The full set of records must be set down verbatim.

[Items listed in a dataset]
════════════════
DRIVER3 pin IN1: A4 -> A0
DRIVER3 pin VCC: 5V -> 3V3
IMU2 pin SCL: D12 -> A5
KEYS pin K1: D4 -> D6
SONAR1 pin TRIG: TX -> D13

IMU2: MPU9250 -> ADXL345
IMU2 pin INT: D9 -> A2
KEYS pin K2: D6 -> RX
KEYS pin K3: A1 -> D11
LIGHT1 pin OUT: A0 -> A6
════════════════
## Output below
DRIVER3 pin IN1: A4 -> A0
DRIVER3 pin VCC: 5V -> 3V3
IMU2 pin SCL: D12 -> A5
KEYS pin K1: D4 -> D6
SONAR1 pin TRIG: TX -> D13

IMU2: MPU9250 -> ADXL345
IMU2 pin INT: D9 -> A2
KEYS pin K2: D6 -> RX
KEYS pin K3: A1 -> D11
LIGHT1 pin OUT: A0 -> A6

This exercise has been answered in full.